═══ Data shown ═══

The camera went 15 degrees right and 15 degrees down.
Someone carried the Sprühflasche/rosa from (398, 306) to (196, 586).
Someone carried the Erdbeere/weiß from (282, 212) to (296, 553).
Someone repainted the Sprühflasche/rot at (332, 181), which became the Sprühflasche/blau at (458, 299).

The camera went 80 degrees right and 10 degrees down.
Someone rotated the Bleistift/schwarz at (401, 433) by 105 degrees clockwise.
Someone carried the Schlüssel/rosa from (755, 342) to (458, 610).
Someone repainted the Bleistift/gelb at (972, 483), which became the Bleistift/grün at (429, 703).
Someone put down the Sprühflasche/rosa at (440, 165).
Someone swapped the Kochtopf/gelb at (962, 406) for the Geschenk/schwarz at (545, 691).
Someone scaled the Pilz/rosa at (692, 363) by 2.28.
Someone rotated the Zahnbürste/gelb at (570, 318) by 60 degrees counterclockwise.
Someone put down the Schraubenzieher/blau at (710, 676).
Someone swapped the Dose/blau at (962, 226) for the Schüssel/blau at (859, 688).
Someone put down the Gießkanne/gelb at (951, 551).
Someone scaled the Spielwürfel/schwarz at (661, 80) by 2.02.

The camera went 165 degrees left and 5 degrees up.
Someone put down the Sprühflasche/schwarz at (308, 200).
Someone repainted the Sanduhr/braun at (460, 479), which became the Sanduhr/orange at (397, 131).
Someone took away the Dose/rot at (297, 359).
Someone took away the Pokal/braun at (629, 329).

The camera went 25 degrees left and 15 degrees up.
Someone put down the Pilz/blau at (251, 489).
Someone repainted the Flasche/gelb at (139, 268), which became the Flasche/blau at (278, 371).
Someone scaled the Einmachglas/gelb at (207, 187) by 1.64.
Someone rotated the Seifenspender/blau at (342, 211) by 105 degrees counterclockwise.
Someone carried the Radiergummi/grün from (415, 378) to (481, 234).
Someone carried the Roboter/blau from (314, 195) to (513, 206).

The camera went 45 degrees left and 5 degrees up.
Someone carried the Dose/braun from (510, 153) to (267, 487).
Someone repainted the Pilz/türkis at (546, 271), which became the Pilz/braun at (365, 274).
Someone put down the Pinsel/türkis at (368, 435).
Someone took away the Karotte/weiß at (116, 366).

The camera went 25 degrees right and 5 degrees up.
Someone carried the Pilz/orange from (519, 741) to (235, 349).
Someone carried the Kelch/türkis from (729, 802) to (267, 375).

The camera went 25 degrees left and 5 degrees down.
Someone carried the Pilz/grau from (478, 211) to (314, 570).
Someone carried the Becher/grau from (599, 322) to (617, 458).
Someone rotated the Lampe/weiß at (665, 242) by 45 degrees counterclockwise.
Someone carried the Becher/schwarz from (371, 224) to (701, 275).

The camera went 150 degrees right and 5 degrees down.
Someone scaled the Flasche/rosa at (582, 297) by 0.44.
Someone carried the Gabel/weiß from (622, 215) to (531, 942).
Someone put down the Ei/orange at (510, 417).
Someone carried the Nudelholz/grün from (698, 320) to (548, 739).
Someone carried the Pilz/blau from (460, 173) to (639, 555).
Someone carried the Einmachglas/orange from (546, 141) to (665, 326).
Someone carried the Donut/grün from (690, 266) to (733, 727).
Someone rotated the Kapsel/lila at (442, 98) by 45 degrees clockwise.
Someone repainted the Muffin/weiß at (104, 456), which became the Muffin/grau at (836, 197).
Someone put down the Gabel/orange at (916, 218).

═══

Every entry needs to be copied again exactly.

Answer to the problem
The camera went 15 degrees right and 15 degrees down.
Someone carried the Sprühflasche/rosa from (398, 306) to (196, 586).
Someone carried the Erdbeere/weiß from (282, 212) to (296, 553).
Someone repainted the Sprühflasche/rot at (332, 181), which became the Sprühflasche/blau at (458, 299).

The camera went 80 degrees right and 10 degrees down.
Someone rotated the Bleistift/schwarz at (401, 433) by 105 degrees clockwise.
Someone carried the Schlüssel/rosa from (755, 342) to (458, 610).
Someone repainted the Bleistift/gelb at (972, 483), which became the Bleistift/grün at (429, 703).
Someone put down the Sprühflasche/rosa at (440, 165).
Someone swapped the Kochtopf/gelb at (962, 406) for the Geschenk/schwarz at (545, 691).
Someone scaled the Pilz/rosa at (692, 363) by 2.28.
Someone rotated the Zahnbürste/gelb at (570, 318) by 60 degrees counterclockwise.
Someone put down the Schraubenzieher/blau at (710, 676).
Someone swapped the Dose/blau at (962, 226) for the Schüssel/blau at (859, 688).
Someone put down the Gießkanne/gelb at (951, 551).
Someone scaled the Spielwürfel/schwarz at (661, 80) by 2.02.

The camera went 165 degrees left and 5 degrees up.
Someone put down the Sprühflasche/schwarz at (308, 200).
Someone repainted the Sanduhr/braun at (460, 479), which became the Sanduhr/orange at (397, 131).
Someone took away the Dose/rot at (297, 359).
Someone took away the Pokal/braun at (629, 329).

The camera went 25 degrees left and 15 degrees up.
Someone put down the Pilz/blau at (251, 489).
Someone repainted the Flasche/gelb at (139, 268), which became the Flasche/blau at (278, 371).
Someone scaled the Einmachglas/gelb at (207, 187) by 1.64.
Someone rotated the Seifenspender/blau at (342, 211) by 105 degrees counterclockwise.
Someone carried the Radiergummi/grün from (415, 378) to (481, 234).
Someone carried the Roboter/blau from (314, 195) to (513, 206).

The camera went 45 degrees left and 5 degrees up.
Someone carried the Dose/braun from (510, 153) to (267, 487).
Someone repainted the Pilz/türkis at (546, 271), which became the Pilz/braun at (365, 274).
Someone put down the Pinsel/türkis at (368, 435).
Someone took away the Karotte/weiß at (116, 366).

The camera went 25 degrees right and 5 degrees up.
Someone carried the Pilz/orange from (519, 741) to (235, 349).
Someone carried the Kelch/türkis from (729, 802) to (267, 375).

The camera went 25 degrees left and 5 degrees down.
Someone carried the Pilz/grau from (478, 211) to (314, 570).
Someone carried the Becher/grau from (599, 322) to (617, 458).
Someone rotated the Lampe/weiß at (665, 242) by 45 degrees counterclockwise.
Someone carried the Becher/schwarz from (371, 224) to (701, 275).

The camera went 150 degrees right and 5 degrees down.
Someone scaled the Flasche/rosa at (582, 297) by 0.44.
Someone carried the Gabel/weiß from (622, 215) to (531, 942).
Someone put down the Ei/orange at (510, 417).
Someone carried the Nudelholz/grün from (698, 320) to (548, 739).
Someone carried the Pilz/blau from (460, 173) to (639, 555).
Someone carried the Einmachglas/orange from (546, 141) to (665, 326).
Someone carried the Donut/grün from (690, 266) to (733, 727).
Someone rotated the Kapsel/lila at (442, 98) by 45 degrees clockwise.
Someone repainted the Muffin/weiß at (104, 456), which became the Muffin/grau at (836, 197).
Someone put down the Gabel/orange at (916, 218).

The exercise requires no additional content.